EXERCISE OBJECTIVE ->
Could you print the lines below exactly, from the one holding "(300, 140) = (311, 163): none" through the last line, with no other output?

+ + + + +

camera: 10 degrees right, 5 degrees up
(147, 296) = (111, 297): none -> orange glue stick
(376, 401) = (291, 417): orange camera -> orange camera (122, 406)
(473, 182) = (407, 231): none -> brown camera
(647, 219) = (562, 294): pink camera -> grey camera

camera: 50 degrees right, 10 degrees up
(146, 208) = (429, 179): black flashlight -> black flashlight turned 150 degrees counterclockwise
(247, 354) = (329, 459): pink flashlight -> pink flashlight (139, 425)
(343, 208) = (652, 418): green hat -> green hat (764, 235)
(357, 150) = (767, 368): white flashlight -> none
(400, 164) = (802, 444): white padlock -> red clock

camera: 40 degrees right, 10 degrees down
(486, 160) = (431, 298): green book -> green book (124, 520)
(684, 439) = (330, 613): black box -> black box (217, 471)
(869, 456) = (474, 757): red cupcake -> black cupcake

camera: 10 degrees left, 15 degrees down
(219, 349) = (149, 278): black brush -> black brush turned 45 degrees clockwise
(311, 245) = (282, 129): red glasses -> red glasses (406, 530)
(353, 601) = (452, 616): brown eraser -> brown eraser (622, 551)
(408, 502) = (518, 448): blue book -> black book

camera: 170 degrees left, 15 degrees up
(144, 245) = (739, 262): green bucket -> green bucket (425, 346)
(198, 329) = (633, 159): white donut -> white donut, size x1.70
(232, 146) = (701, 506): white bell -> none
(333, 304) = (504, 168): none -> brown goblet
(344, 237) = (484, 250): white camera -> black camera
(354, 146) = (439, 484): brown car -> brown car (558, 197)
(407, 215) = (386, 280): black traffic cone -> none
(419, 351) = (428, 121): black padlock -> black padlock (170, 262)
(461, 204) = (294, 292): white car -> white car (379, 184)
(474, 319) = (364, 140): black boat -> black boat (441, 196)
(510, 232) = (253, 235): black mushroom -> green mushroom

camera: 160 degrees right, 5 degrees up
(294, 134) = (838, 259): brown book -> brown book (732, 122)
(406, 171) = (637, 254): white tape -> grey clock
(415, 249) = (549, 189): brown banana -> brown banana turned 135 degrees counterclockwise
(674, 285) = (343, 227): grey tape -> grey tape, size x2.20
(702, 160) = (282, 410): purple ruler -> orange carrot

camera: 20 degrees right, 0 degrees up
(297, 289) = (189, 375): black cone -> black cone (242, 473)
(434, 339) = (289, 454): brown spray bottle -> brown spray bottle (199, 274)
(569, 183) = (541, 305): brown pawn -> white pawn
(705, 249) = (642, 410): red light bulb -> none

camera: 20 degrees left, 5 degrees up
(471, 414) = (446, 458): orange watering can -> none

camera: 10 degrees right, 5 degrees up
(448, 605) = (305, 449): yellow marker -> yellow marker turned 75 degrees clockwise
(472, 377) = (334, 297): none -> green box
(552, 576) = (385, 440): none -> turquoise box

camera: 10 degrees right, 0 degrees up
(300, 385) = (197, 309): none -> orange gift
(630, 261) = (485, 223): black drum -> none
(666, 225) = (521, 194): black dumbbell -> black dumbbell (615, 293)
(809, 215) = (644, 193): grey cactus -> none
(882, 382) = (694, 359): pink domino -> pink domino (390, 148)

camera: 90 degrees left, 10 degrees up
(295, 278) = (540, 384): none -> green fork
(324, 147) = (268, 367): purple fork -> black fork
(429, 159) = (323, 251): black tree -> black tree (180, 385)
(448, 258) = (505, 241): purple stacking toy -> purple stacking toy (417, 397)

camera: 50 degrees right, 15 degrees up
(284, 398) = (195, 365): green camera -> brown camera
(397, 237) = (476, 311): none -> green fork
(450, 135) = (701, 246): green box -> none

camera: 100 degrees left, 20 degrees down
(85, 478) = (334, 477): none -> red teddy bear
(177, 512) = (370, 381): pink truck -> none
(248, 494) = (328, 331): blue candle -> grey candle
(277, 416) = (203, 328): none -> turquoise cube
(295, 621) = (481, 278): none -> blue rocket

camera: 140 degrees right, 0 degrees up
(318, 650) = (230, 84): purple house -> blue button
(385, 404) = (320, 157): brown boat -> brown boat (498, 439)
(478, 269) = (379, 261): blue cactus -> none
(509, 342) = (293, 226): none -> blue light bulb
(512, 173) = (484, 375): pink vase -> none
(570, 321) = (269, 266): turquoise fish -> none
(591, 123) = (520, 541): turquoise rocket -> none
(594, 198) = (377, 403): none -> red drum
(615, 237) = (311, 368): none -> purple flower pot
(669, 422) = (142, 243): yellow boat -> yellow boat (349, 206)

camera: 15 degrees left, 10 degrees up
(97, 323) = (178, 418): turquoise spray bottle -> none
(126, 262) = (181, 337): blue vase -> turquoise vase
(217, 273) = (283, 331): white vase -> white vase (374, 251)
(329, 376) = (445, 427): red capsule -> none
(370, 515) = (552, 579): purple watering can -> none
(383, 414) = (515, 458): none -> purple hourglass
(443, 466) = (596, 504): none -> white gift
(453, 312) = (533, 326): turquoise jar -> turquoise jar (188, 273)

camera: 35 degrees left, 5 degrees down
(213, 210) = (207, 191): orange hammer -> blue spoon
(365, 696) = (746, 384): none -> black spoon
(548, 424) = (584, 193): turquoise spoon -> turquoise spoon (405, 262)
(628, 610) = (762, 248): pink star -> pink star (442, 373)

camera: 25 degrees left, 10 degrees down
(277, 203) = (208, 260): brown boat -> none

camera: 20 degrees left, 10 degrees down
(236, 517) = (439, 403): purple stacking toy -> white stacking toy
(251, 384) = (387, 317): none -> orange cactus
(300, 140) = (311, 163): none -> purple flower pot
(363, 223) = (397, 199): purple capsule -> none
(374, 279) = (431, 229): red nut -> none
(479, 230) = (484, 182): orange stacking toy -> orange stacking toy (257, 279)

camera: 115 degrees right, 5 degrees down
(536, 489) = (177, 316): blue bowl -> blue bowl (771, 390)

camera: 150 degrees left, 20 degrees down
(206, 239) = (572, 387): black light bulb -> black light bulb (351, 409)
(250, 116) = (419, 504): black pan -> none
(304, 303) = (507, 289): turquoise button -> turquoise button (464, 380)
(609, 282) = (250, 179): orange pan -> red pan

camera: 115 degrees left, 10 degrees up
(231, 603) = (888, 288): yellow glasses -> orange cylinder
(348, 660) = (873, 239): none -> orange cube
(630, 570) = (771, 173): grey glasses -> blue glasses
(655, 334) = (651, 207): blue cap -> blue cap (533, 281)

+ + + + +

RESULT FOR THIS TASK ->
(300, 140) = (311, 163): none -> purple flower pot
(363, 223) = (397, 199): purple capsule -> none
(374, 279) = (431, 229): red nut -> none
(479, 230) = (484, 182): orange stacking toy -> orange stacking toy (257, 279)

camera: 115 degrees right, 5 degrees down
(536, 489) = (177, 316): blue bowl -> blue bowl (771, 390)

camera: 150 degrees left, 20 degrees down
(206, 239) = (572, 387): black light bulb -> black light bulb (351, 409)
(250, 116) = (419, 504): black pan -> none
(304, 303) = (507, 289): turquoise button -> turquoise button (464, 380)
(609, 282) = (250, 179): orange pan -> red pan

camera: 115 degrees left, 10 degrees up
(231, 603) = (888, 288): yellow glasses -> orange cylinder
(348, 660) = (873, 239): none -> orange cube
(630, 570) = (771, 173): grey glasses -> blue glasses
(655, 334) = (651, 207): blue cap -> blue cap (533, 281)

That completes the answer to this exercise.